WHAT TO PRODUCE
In this exercise, print only the lines from the line with "camera: 55 degrees left, 15 degrees up" to the last line of the data below, inclusive. Any pictures should be left out.

====== TASK INPUTS ======

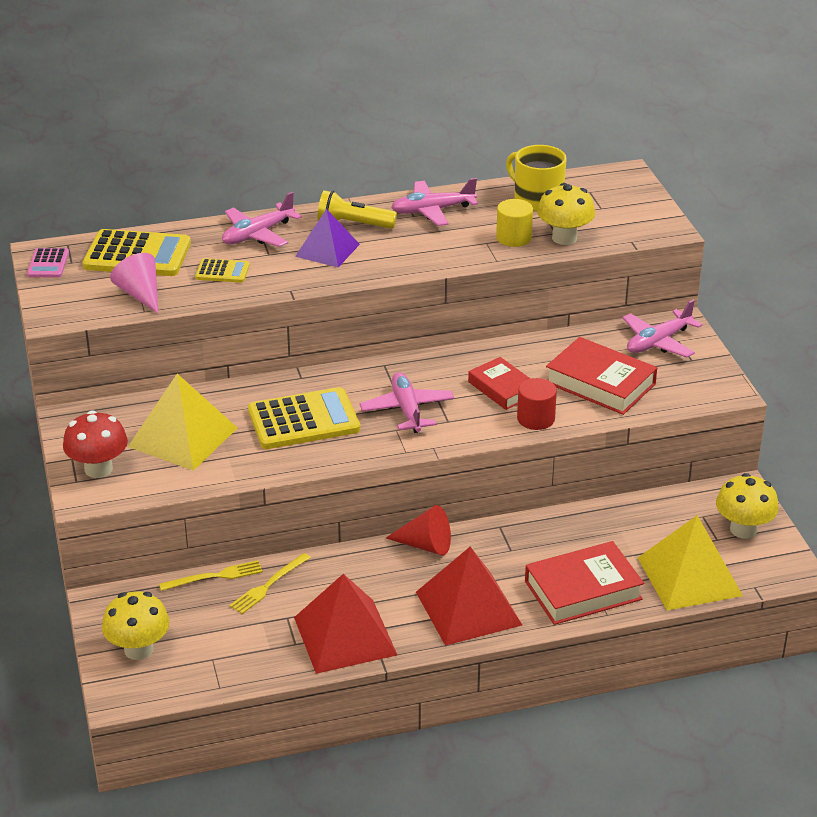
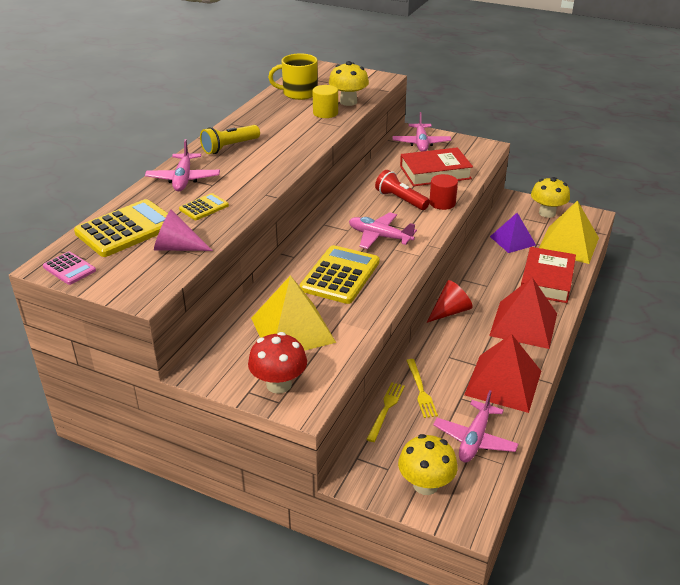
camera: 50 degrees left, 0 degrees up
(327, 250) = (243, 165): purple pyramid -> purple pyramid (512, 240)
(432, 211) = (258, 121): pink plane -> pink plane (475, 439)
(502, 388) = (400, 200): red book -> red flashlight

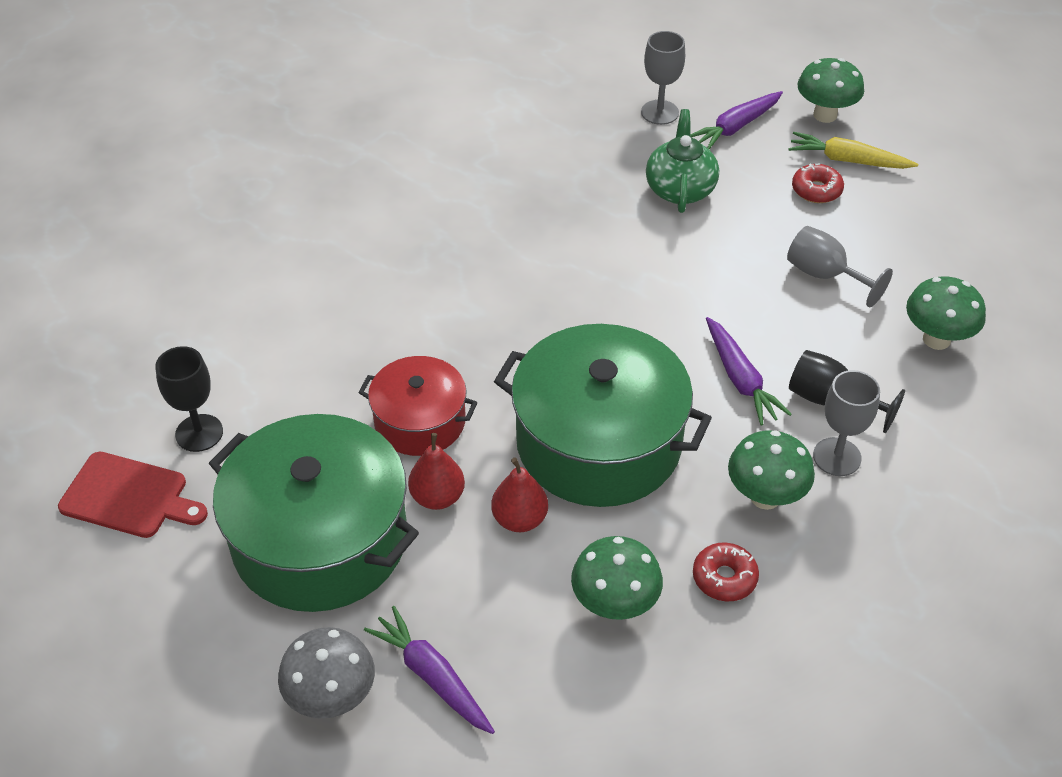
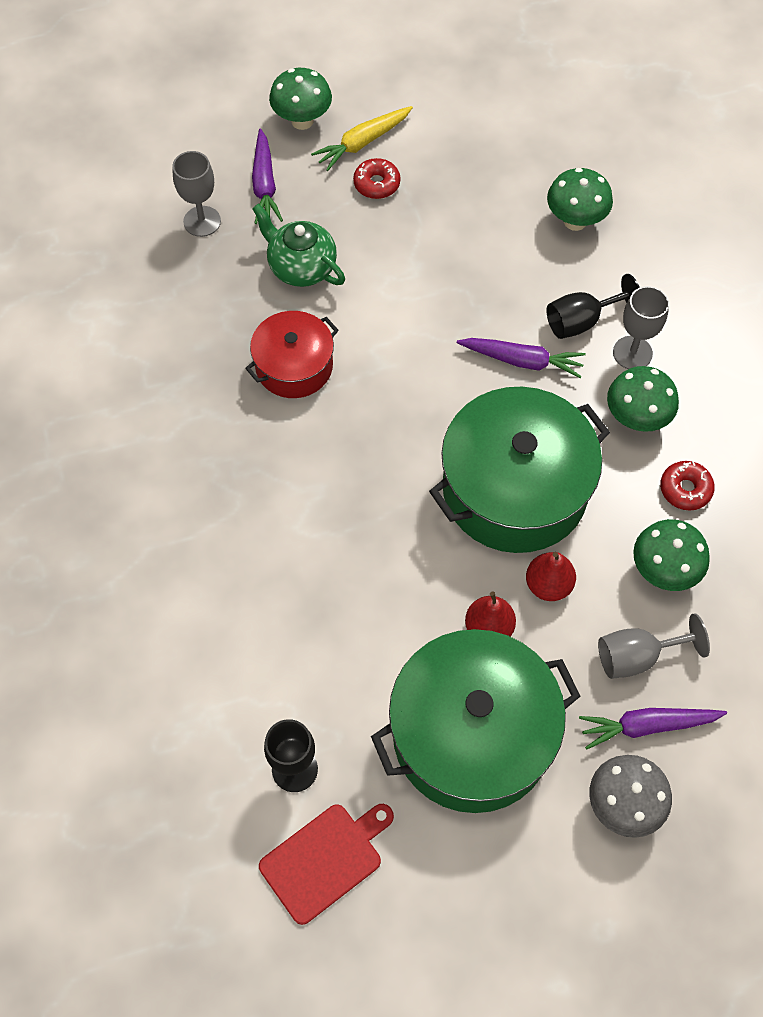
camera: 55 degrees left, 15 degrees up
(420, 421) = (404, 597): red pot -> red pot (294, 366)
(825, 275) = (465, 241): grey goblet -> grey goblet (637, 656)

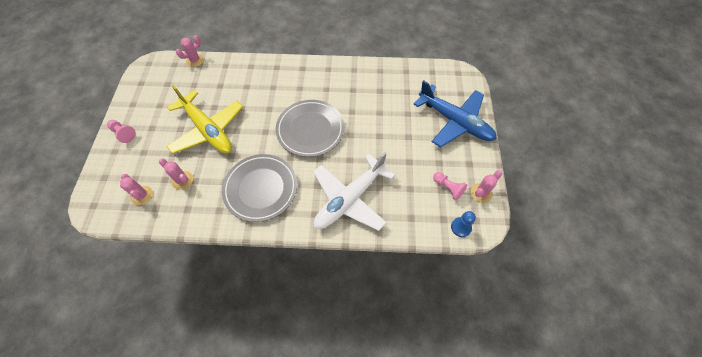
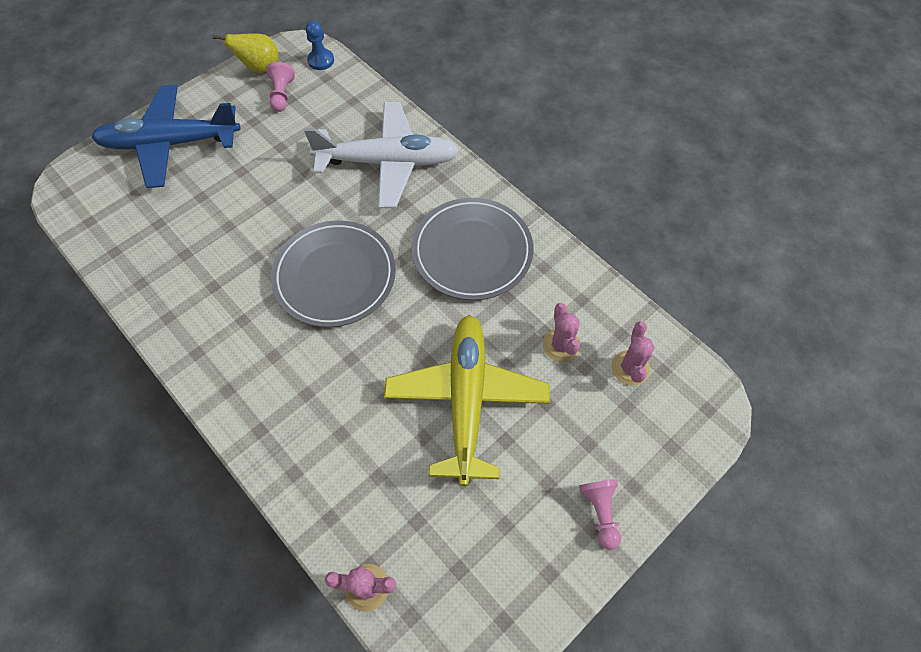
camera: 135 degrees left, 0 degrees up
(455, 122) = (170, 144): blue plane -> blue plane turned 90 degrees counterclockwise
(481, 193) = (260, 68): pink cactus -> yellow pear

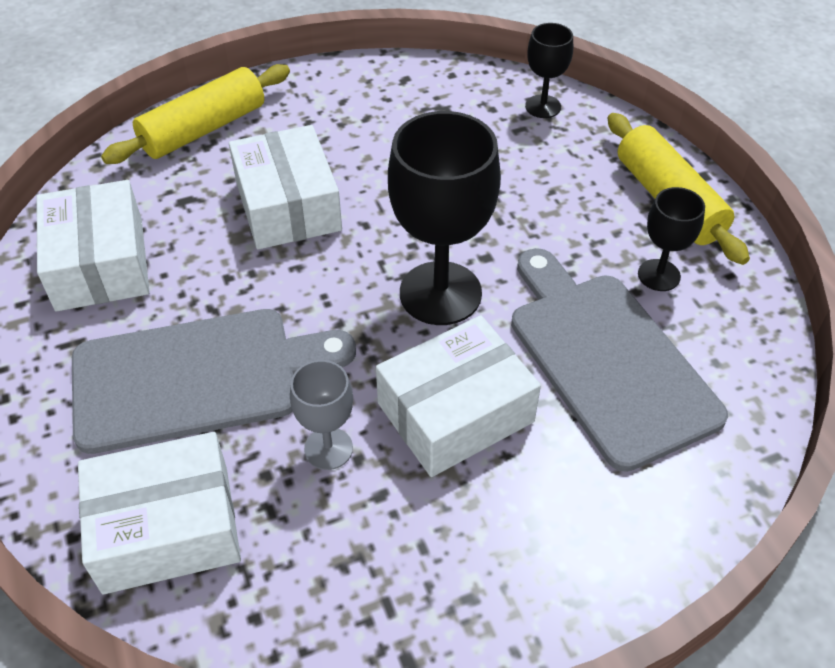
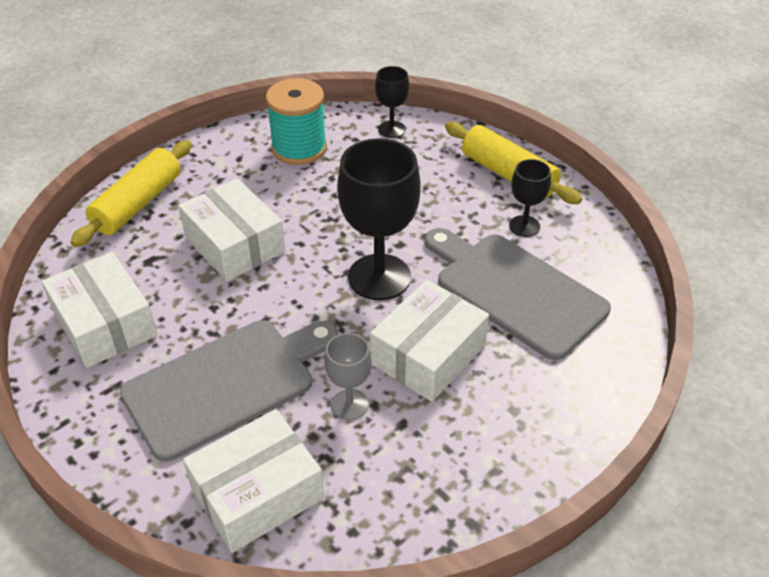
camera: 20 degrees left, 5 degrees down
(418, 105) = (299, 148): none -> turquoise spool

======

SOLUTION
camera: 55 degrees left, 15 degrees up
(420, 421) = (404, 597): red pot -> red pot (294, 366)
(825, 275) = (465, 241): grey goblet -> grey goblet (637, 656)

camera: 135 degrees left, 0 degrees up
(455, 122) = (170, 144): blue plane -> blue plane turned 90 degrees counterclockwise
(481, 193) = (260, 68): pink cactus -> yellow pear

camera: 20 degrees left, 5 degrees down
(418, 105) = (299, 148): none -> turquoise spool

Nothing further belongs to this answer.